[Start of Attachment]
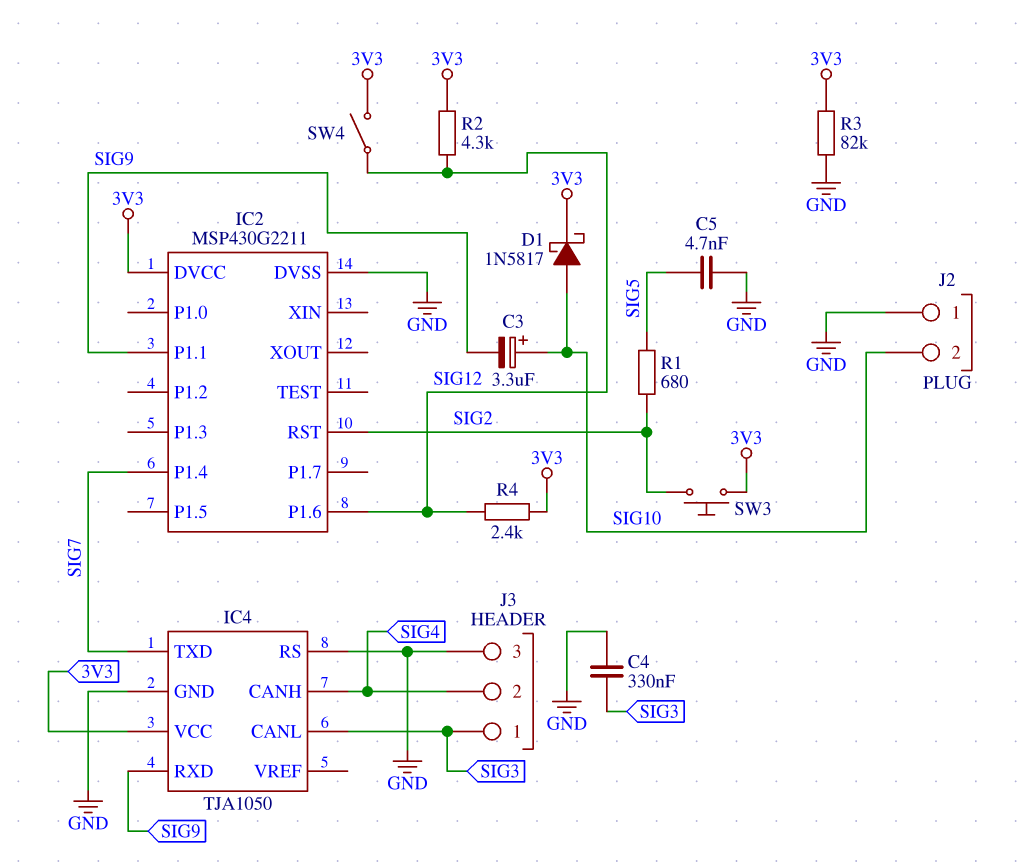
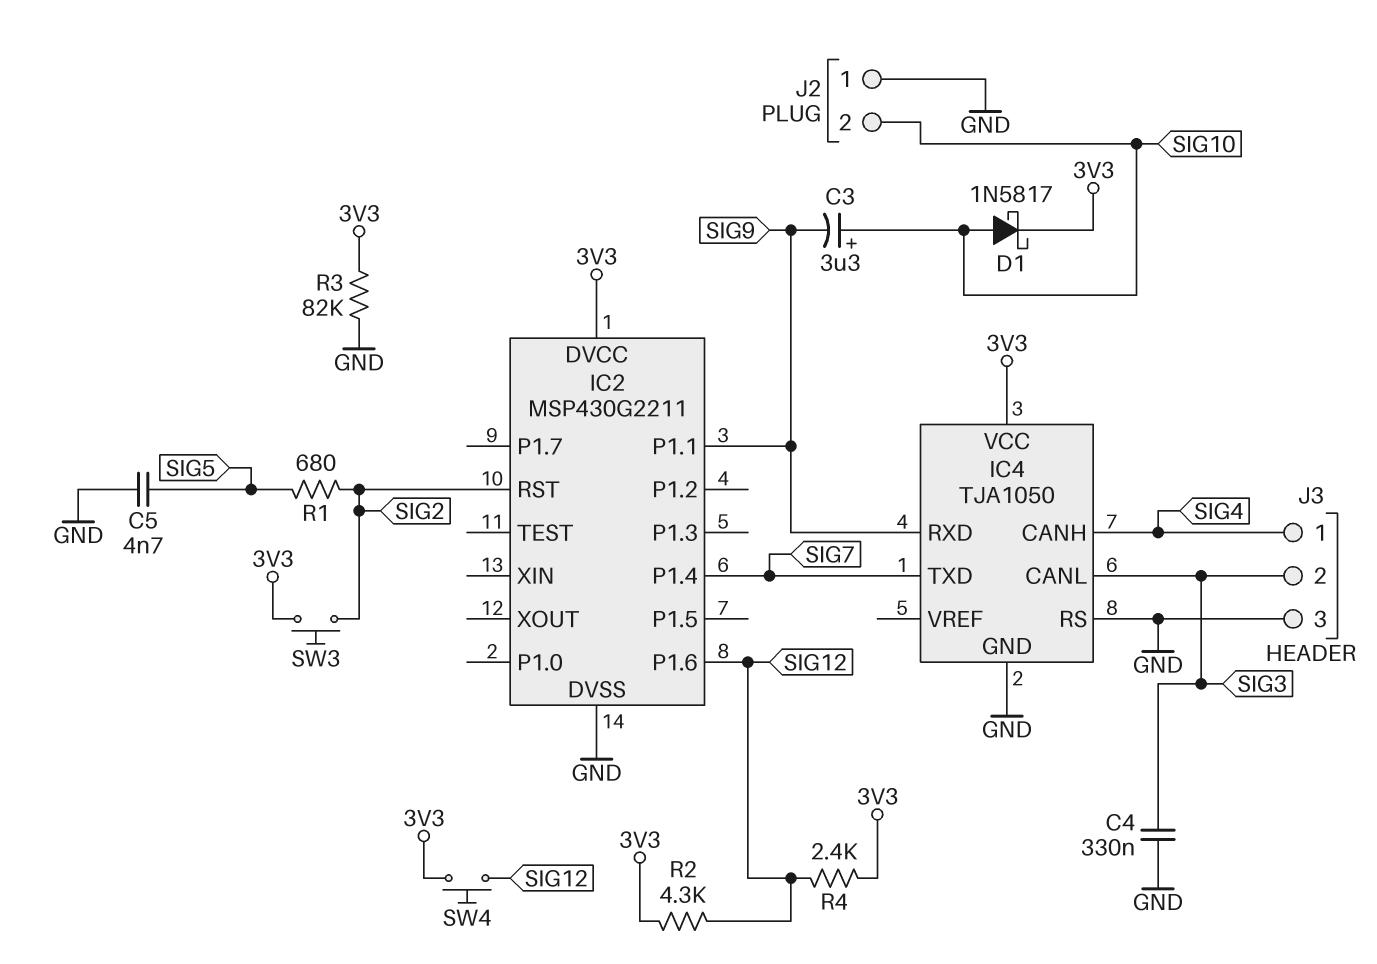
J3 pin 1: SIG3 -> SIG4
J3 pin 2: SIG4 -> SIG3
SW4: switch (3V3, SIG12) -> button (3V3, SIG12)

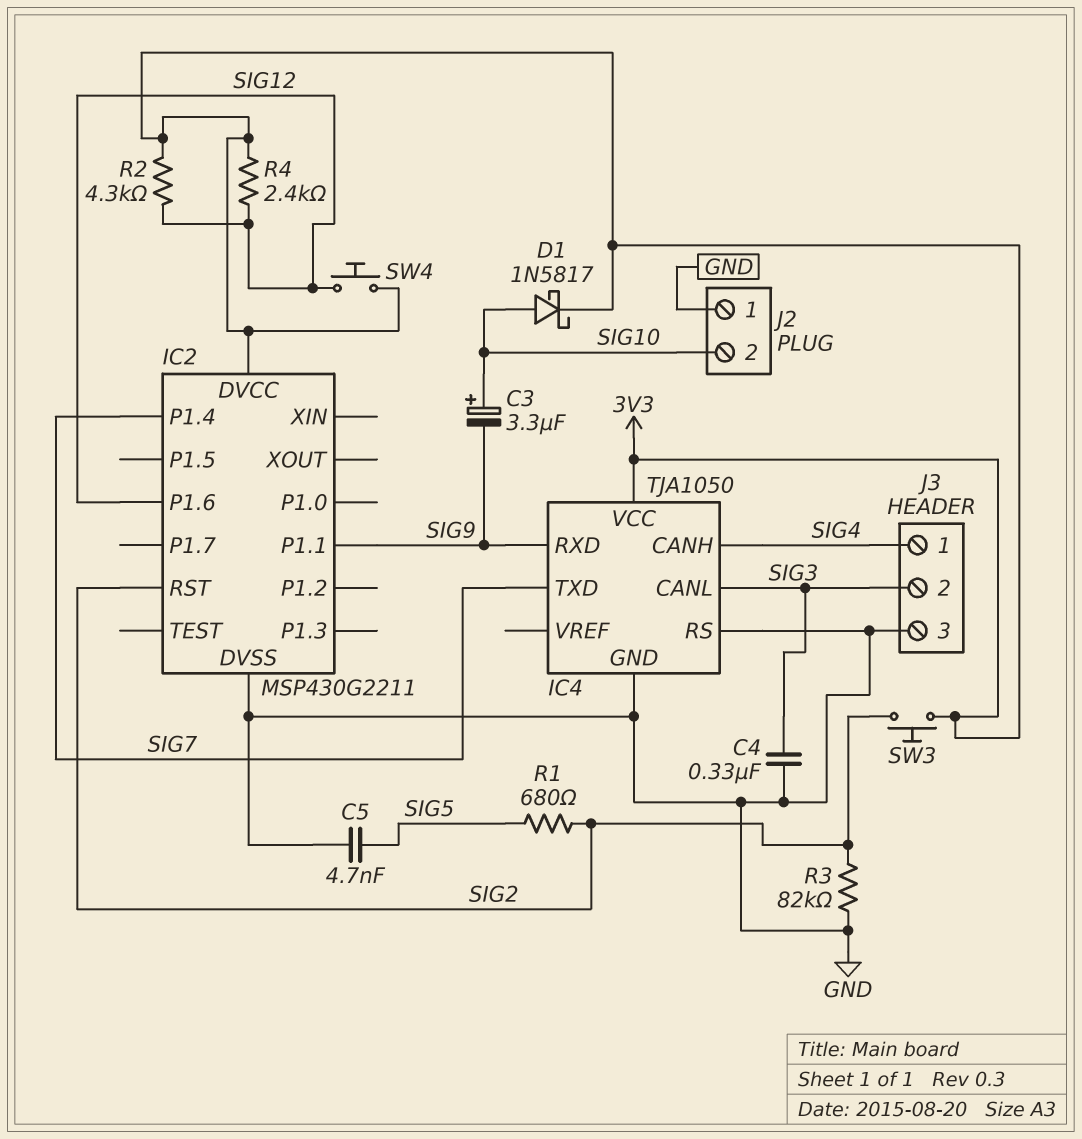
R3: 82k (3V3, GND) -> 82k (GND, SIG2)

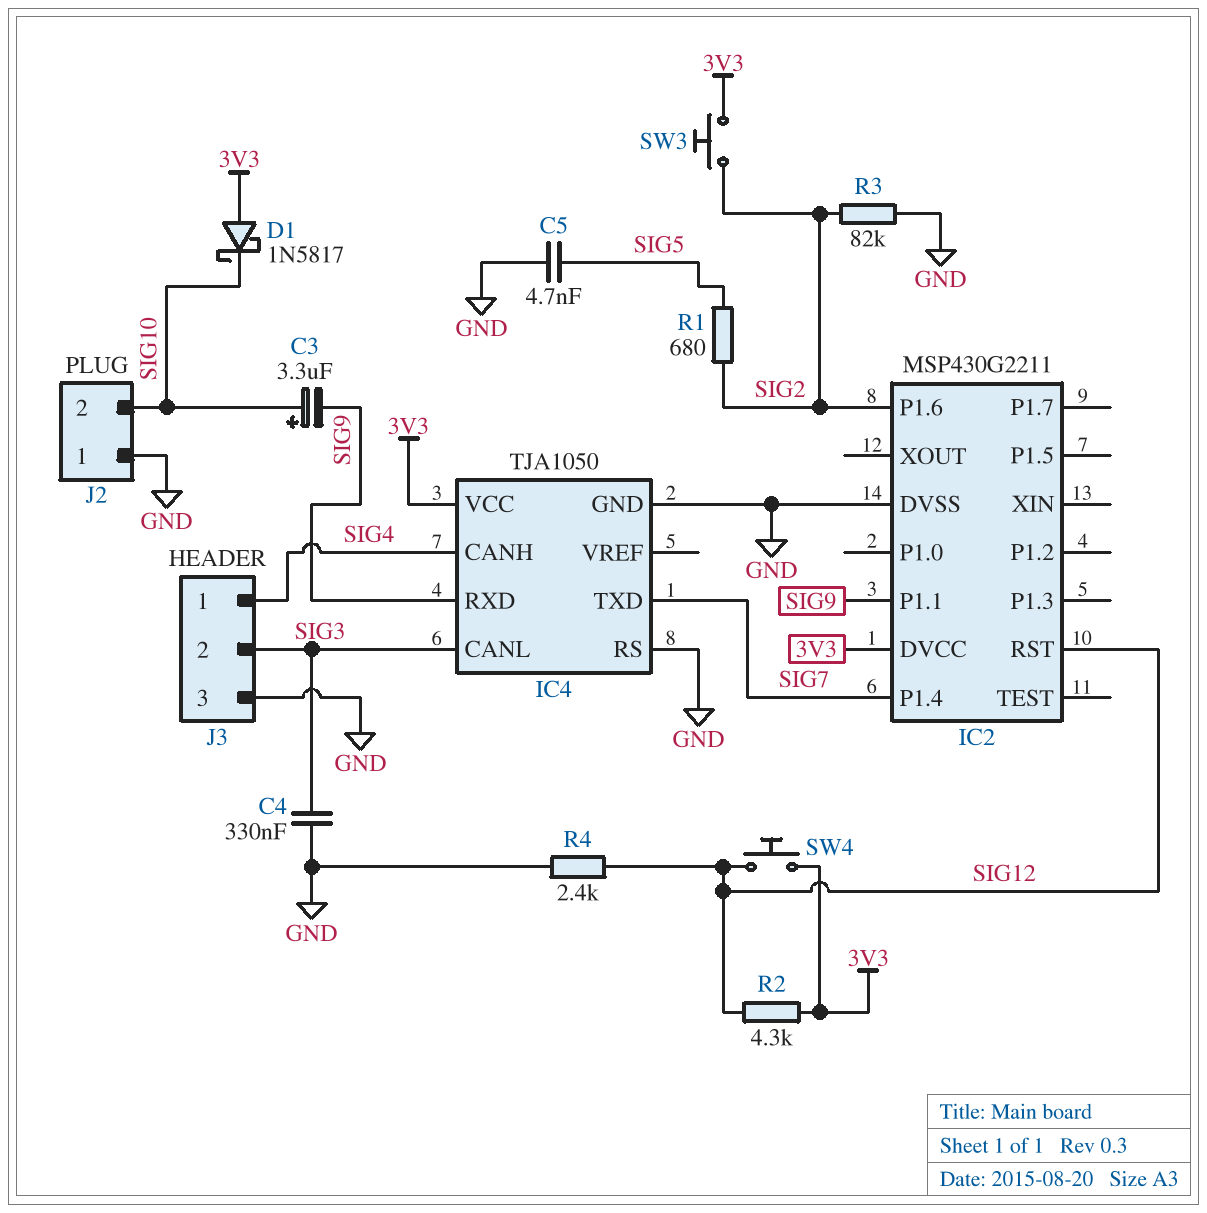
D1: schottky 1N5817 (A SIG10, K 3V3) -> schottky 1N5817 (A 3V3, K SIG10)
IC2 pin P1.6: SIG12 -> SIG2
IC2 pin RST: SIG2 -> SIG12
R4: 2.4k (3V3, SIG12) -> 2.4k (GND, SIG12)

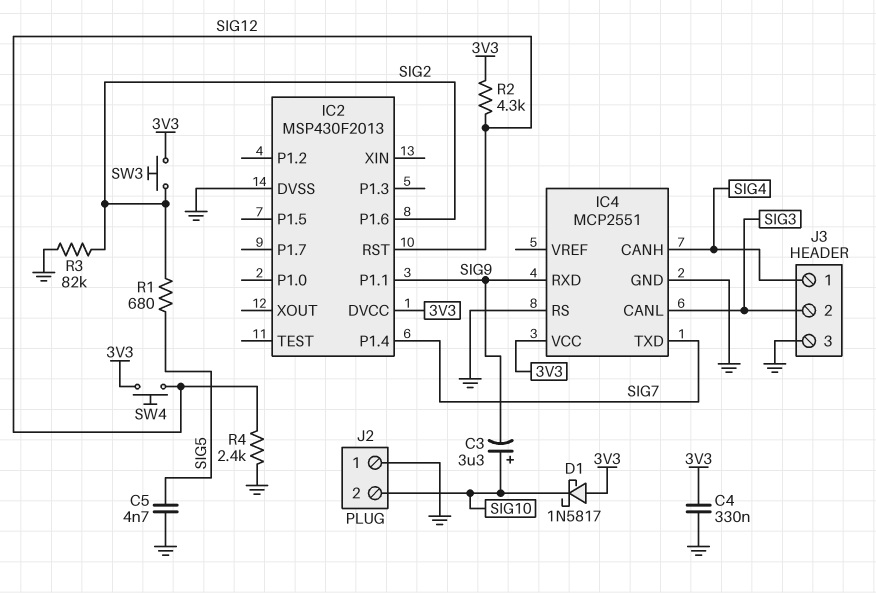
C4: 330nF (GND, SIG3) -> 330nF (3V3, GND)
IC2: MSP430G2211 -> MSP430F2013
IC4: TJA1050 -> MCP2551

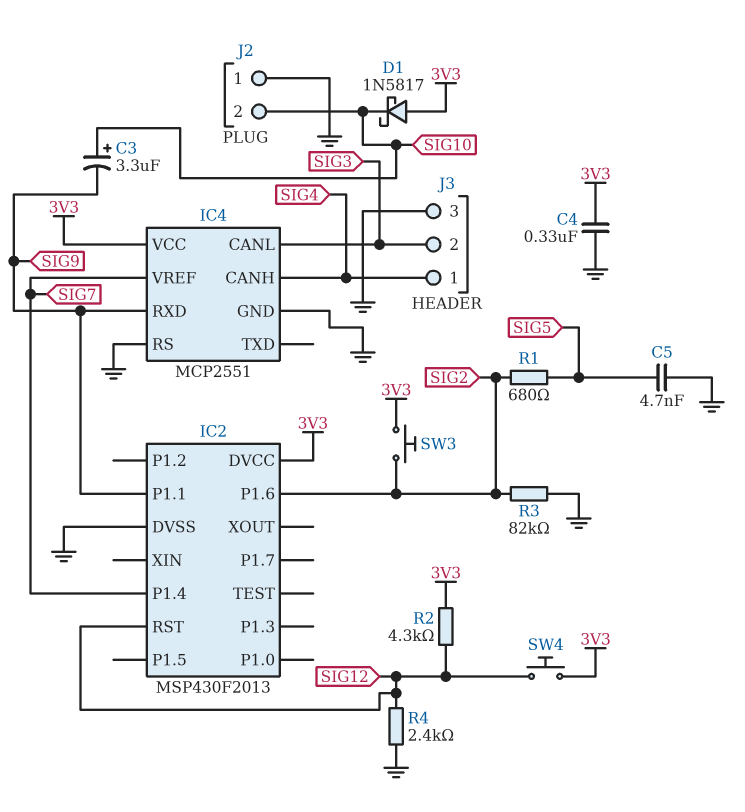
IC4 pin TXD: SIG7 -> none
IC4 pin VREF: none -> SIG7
[End of Attachment]
*What you should do:* Please show every line of the records that holds the word "none".

*The completed task:*
IC4 pin TXD: SIG7 -> none
IC4 pin VREF: none -> SIG7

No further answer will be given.